→ WHAT TO DO
Give back the entries below, from the start of the entries through the line holding "Identify the location of unoccupied", inclusive, with "scale" swapped for "balance" and nothing else changed. Return only those lines.
--
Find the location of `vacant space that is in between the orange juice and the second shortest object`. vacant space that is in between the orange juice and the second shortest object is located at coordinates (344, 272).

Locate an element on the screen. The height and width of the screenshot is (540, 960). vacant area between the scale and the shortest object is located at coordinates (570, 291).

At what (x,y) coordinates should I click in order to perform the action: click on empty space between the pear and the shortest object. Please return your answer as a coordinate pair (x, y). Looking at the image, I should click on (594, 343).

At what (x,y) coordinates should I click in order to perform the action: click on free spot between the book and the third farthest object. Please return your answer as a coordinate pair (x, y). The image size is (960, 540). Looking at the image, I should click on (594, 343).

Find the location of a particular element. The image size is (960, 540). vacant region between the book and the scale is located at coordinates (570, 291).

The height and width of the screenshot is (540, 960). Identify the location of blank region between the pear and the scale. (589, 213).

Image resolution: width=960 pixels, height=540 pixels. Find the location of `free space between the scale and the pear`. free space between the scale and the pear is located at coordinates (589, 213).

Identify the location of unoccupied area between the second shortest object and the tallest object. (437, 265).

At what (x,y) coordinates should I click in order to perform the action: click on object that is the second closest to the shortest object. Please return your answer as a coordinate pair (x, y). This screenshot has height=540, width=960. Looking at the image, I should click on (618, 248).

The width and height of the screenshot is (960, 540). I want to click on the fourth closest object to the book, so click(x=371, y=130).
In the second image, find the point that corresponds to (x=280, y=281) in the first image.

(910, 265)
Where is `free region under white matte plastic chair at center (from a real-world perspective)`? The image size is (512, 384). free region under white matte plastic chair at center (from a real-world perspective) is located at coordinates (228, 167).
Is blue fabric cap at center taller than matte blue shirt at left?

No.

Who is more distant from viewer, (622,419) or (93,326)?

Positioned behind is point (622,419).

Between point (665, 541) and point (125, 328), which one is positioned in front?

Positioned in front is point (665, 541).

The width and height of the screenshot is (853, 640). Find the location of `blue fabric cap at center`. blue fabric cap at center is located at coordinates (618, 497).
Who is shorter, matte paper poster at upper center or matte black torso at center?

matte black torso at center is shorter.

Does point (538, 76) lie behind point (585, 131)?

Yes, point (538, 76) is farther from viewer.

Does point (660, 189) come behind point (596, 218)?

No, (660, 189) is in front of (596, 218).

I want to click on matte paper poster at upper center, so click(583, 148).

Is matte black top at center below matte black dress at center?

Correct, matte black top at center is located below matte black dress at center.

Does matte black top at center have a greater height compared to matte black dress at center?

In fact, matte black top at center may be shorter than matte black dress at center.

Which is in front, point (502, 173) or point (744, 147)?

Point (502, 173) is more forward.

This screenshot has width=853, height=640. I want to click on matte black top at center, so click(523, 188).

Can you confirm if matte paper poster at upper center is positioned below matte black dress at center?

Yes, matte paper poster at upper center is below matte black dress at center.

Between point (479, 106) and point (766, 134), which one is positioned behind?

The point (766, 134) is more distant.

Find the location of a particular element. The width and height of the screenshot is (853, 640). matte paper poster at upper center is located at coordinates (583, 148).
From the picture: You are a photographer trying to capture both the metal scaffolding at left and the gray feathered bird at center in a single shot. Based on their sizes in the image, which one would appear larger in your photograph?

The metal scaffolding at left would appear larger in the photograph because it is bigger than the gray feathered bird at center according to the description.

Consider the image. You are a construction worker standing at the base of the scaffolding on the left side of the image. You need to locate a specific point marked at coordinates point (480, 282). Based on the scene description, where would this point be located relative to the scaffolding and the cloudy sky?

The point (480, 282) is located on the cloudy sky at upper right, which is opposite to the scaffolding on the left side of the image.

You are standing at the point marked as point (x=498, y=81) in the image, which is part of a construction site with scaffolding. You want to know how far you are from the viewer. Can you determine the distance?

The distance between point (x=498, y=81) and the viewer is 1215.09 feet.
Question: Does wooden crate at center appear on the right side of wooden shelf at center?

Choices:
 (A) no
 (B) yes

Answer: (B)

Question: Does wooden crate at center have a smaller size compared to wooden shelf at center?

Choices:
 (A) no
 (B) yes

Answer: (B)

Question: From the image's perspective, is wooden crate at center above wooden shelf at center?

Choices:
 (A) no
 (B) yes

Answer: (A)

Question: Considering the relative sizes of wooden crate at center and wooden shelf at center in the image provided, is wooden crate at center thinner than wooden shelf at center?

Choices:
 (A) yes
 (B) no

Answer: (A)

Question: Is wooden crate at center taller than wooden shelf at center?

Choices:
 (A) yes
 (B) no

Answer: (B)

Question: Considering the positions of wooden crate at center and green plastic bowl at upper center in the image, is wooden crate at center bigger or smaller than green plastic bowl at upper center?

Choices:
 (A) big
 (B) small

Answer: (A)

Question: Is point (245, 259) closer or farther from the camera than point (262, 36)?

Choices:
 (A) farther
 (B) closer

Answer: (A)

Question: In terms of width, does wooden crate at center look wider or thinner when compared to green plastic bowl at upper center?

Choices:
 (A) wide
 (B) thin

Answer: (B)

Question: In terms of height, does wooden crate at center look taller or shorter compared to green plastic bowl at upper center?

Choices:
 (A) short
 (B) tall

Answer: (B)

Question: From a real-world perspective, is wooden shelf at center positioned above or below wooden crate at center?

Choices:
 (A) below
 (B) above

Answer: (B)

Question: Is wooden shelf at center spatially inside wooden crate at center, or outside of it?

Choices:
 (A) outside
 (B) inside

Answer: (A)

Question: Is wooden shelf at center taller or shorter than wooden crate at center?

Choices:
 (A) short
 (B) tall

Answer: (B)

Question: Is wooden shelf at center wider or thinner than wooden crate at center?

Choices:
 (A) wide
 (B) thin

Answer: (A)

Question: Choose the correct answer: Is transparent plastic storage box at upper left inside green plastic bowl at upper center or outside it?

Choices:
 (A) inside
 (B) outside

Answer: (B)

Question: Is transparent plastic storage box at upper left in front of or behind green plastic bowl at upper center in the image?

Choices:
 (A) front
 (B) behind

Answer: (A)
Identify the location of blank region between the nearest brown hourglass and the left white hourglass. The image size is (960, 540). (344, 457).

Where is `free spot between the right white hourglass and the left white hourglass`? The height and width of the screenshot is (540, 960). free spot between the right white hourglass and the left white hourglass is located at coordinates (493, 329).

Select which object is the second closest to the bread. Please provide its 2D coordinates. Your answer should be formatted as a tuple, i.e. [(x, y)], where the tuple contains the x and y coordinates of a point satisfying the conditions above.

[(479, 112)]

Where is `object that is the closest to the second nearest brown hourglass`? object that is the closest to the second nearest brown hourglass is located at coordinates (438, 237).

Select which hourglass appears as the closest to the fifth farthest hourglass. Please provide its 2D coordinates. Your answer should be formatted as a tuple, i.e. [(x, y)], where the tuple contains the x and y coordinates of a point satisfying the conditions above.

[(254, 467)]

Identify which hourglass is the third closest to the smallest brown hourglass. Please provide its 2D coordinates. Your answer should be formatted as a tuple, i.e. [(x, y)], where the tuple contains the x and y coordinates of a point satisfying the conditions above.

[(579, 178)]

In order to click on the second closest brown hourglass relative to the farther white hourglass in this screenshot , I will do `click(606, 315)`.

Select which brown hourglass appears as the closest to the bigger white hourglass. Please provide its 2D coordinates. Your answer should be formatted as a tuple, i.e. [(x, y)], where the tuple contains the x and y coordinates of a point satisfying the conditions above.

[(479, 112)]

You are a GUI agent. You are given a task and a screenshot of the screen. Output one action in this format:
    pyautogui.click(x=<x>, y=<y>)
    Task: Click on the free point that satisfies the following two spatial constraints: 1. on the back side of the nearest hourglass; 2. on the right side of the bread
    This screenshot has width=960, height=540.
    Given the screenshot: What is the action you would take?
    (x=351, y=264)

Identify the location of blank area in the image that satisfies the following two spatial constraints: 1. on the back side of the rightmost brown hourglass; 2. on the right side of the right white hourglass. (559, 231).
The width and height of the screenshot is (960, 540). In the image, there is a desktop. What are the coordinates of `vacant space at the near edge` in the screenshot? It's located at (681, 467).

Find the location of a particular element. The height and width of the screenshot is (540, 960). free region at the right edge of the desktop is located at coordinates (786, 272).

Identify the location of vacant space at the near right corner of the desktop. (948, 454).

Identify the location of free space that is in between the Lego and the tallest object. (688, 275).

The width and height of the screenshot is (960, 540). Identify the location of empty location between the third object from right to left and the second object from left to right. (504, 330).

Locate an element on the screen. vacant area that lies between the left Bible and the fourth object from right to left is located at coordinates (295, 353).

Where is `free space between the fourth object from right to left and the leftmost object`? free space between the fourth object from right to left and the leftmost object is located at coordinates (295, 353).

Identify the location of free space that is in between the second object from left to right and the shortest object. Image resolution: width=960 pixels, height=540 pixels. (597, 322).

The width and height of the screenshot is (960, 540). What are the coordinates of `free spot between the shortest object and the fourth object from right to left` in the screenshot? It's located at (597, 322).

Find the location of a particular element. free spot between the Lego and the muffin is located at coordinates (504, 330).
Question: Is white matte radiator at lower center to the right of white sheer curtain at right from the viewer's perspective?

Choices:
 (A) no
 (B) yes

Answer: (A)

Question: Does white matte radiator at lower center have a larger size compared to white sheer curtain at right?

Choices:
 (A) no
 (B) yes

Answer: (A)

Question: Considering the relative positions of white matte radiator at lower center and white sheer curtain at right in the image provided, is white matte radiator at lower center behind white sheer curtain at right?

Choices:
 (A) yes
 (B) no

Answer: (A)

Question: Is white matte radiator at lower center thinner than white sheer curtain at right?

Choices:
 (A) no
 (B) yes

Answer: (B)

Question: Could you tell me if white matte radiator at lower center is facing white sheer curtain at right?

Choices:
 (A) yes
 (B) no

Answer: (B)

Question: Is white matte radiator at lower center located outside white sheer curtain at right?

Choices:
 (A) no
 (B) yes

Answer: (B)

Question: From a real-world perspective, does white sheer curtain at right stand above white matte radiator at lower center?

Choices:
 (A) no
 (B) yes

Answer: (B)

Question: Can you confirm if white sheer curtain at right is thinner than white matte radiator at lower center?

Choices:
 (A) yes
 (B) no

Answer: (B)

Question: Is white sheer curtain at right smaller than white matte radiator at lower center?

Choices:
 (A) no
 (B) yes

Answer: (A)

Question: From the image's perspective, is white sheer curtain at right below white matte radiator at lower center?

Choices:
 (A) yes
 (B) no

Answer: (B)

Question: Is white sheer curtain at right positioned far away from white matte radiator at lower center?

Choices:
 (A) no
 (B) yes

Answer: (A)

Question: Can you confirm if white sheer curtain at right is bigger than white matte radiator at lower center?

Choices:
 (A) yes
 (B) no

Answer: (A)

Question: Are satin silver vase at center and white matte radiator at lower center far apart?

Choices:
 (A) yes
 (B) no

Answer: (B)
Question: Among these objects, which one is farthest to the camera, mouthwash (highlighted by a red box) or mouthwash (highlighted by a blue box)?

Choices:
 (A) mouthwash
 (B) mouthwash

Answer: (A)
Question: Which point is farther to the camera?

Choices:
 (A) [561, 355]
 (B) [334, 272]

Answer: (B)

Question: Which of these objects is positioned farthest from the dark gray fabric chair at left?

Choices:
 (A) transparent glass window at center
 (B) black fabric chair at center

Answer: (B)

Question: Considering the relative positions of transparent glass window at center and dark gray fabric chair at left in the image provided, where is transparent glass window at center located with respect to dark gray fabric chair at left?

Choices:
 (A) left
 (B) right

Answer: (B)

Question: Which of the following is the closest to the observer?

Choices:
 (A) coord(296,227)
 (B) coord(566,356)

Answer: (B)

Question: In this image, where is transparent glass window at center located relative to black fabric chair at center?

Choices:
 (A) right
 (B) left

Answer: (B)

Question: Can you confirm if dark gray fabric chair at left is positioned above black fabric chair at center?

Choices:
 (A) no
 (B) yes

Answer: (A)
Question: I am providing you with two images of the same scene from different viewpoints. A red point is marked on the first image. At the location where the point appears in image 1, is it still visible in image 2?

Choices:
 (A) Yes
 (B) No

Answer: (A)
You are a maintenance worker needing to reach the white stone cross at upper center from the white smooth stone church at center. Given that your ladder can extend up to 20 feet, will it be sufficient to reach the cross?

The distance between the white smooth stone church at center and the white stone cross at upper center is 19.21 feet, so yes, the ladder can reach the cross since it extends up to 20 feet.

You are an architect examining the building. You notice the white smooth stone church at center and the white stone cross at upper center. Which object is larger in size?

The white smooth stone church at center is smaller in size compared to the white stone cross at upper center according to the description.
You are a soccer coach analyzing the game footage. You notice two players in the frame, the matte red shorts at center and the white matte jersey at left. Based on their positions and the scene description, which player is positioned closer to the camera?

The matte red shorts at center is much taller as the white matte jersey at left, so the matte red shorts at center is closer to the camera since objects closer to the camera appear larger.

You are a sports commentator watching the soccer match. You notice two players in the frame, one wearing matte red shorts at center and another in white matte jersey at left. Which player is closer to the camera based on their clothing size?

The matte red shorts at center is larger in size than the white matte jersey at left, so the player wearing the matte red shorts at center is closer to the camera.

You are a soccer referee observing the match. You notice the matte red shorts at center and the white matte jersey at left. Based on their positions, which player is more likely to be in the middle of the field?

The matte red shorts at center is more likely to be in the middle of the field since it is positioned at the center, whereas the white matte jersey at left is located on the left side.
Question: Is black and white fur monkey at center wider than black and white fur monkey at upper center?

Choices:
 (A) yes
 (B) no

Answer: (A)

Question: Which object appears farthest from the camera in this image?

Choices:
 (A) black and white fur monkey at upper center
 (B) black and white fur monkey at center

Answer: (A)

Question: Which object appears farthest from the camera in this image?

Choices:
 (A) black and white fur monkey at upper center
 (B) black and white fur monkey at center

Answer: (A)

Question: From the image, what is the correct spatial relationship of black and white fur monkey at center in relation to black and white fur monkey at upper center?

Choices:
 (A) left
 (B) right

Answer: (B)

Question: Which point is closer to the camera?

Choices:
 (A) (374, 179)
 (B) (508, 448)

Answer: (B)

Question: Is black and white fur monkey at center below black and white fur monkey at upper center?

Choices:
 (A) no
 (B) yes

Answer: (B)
--
→ RESULT
Find the location of `vacant space that is in between the orange juice and the second shortest object`. vacant space that is in between the orange juice and the second shortest object is located at coordinates (344, 272).

Locate an element on the screen. The height and width of the screenshot is (540, 960). vacant area between the balance and the shortest object is located at coordinates (570, 291).

At what (x,y) coordinates should I click in order to perform the action: click on empty space between the pear and the shortest object. Please return your answer as a coordinate pair (x, y). Looking at the image, I should click on (594, 343).

At what (x,y) coordinates should I click in order to perform the action: click on free spot between the book and the third farthest object. Please return your answer as a coordinate pair (x, y). The image size is (960, 540). Looking at the image, I should click on (594, 343).

Find the location of a particular element. The image size is (960, 540). vacant region between the book and the balance is located at coordinates (570, 291).

The height and width of the screenshot is (540, 960). Identify the location of blank region between the pear and the balance. (589, 213).

Image resolution: width=960 pixels, height=540 pixels. Find the location of `free space between the balance and the pear`. free space between the balance and the pear is located at coordinates (589, 213).

Identify the location of unoccupied area between the second shortest object and the tallest object. (437, 265).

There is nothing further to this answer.